[[ DATA FOR THE TASK, beginning ]]
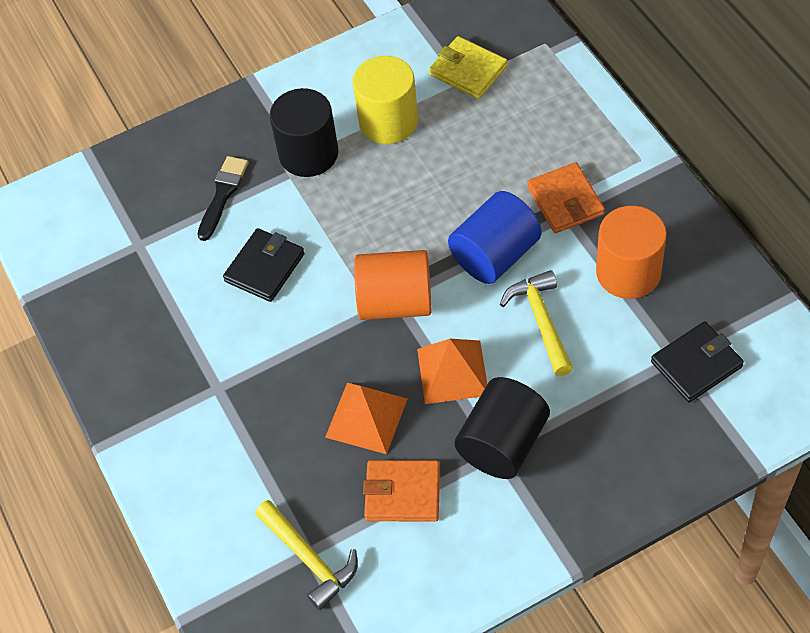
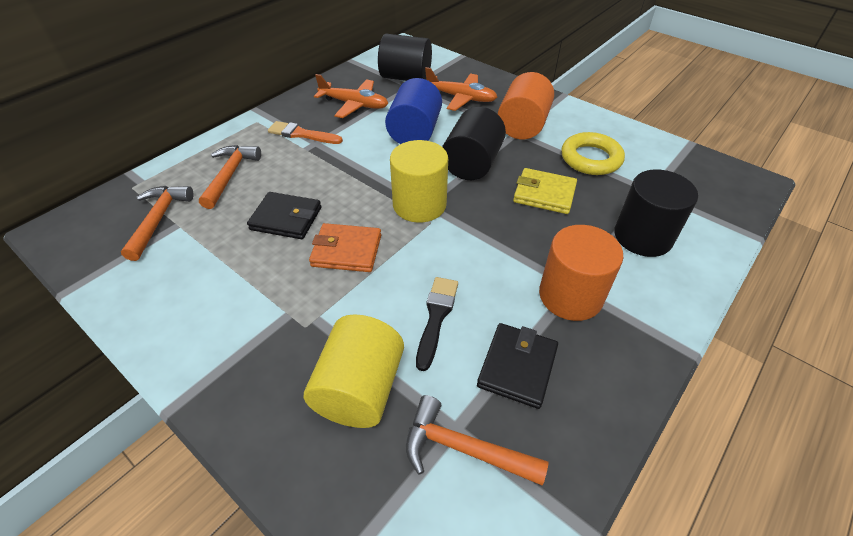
black cylinder: 2 -> 3
orange brush: 0 -> 1
orange hammer: 0 -> 3
orange plane: 0 -> 2
orange pyramid: 2 -> 0
orange wallet: 2 -> 1
yellow cylinder: 1 -> 2
yellow hammer: 2 -> 0
yellow ring: 0 -> 1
[[ DATA FOR THE TASK, end ]]
→ ABOUT THIS EXERCISE
Would you copy all of the data exactly? Keep the pictures out of it.

→ TASK ANSWER
black cylinder: 2 -> 3
orange brush: 0 -> 1
orange hammer: 0 -> 3
orange plane: 0 -> 2
orange pyramid: 2 -> 0
orange wallet: 2 -> 1
yellow cylinder: 1 -> 2
yellow hammer: 2 -> 0
yellow ring: 0 -> 1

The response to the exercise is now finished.